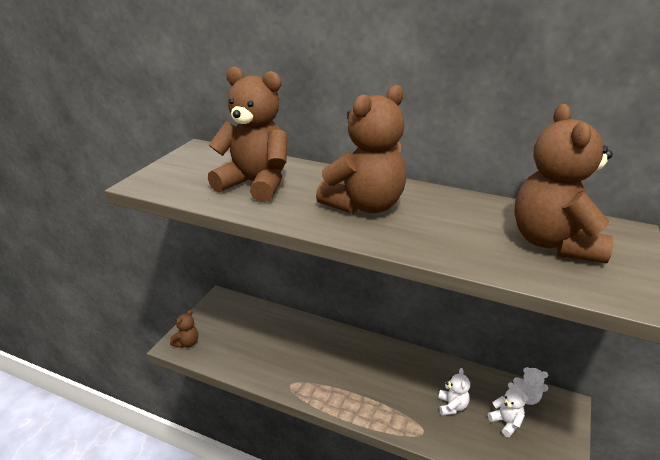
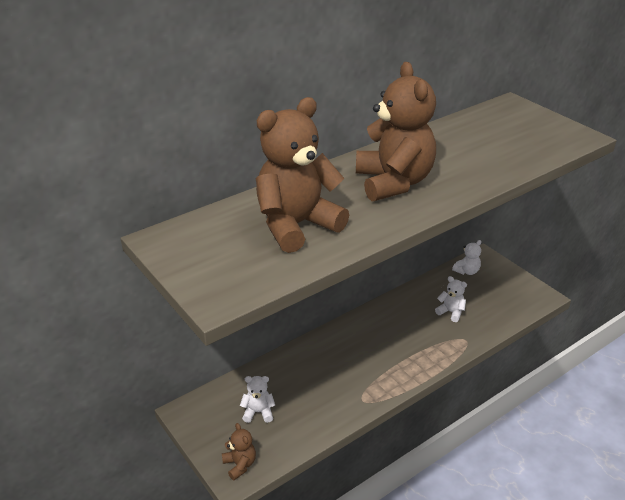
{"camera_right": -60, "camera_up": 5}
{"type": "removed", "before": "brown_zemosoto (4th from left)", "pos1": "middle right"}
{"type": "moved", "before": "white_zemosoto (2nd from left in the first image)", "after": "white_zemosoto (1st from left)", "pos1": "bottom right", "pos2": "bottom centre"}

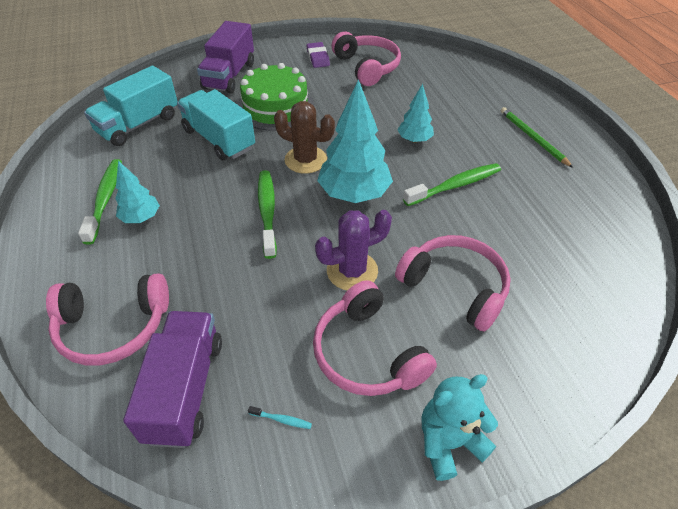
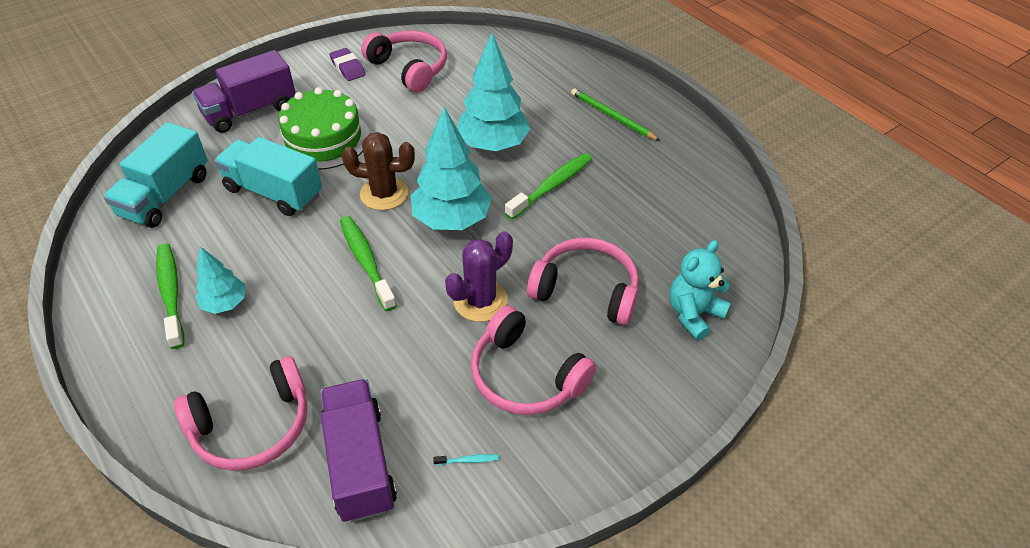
{"camera_right": -20, "camera_up": 0}
{"type": "moved", "before": "turquoise_zemosoto", "pos1": "bottom right", "pos2": "middle right"}
{"type": "turned", "before": "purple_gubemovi (2nd from left in the first image)", "pos1": "top left", "pos2": "top left", "turn": 60}
{"type": "resized", "before": "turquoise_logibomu (3rd from left)", "pos1": "top centre", "pos2": "top centre", "scale": 1.82}

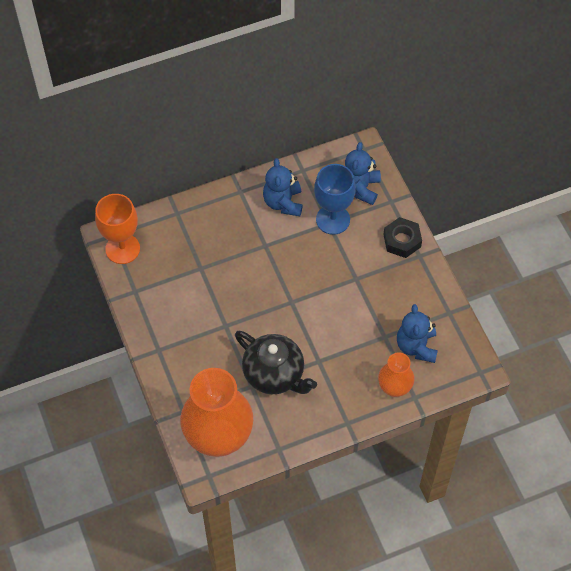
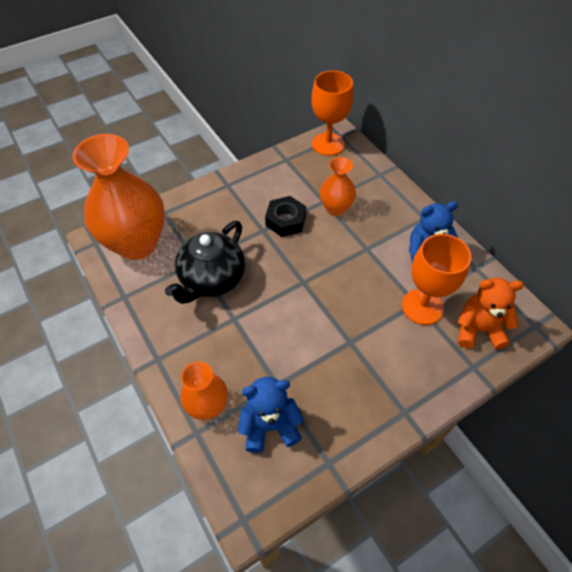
{"camera_right": 80, "camera_up": -5}
{"type": "added", "after": "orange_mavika (3rd from left)", "pos2": "top centre"}
{"type": "moved", "before": "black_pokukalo", "pos1": "middle right", "pos2": "centre"}
{"type": "recoloured", "before": "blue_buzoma", "after": "orange_buzoma (2nd from left)", "pos1": "centre", "pos2": "middle right"}
{"type": "recoloured", "before": "blue_zemosoto (2nd from left)", "after": "orange_zemosoto", "pos1": "top centre", "pos2": "middle right"}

- [BRIEF]
Where an entry contains an image, drop the image and copy everything else word for word.

- [RESULT OF THE TASK]
{"camera_right": -60, "camera_up": 5}
{"type": "removed", "before": "brown_zemosoto (4th from left)", "pos1": "middle right"}
{"type": "moved", "before": "white_zemosoto (2nd from left in the first image)", "after": "white_zemosoto (1st from left)", "pos1": "bottom right", "pos2": "bottom centre"}

{"camera_right": -20, "camera_up": 0}
{"type": "moved", "before": "turquoise_zemosoto", "pos1": "bottom right", "pos2": "middle right"}
{"type": "turned", "before": "purple_gubemovi (2nd from left in the first image)", "pos1": "top left", "pos2": "top left", "turn": 60}
{"type": "resized", "before": "turquoise_logibomu (3rd from left)", "pos1": "top centre", "pos2": "top centre", "scale": 1.82}

{"camera_right": 80, "camera_up": -5}
{"type": "added", "after": "orange_mavika (3rd from left)", "pos2": "top centre"}
{"type": "moved", "before": "black_pokukalo", "pos1": "middle right", "pos2": "centre"}
{"type": "recoloured", "before": "blue_buzoma", "after": "orange_buzoma (2nd from left)", "pos1": "centre", "pos2": "middle right"}
{"type": "recoloured", "before": "blue_zemosoto (2nd from left)", "after": "orange_zemosoto", "pos1": "top centre", "pos2": "middle right"}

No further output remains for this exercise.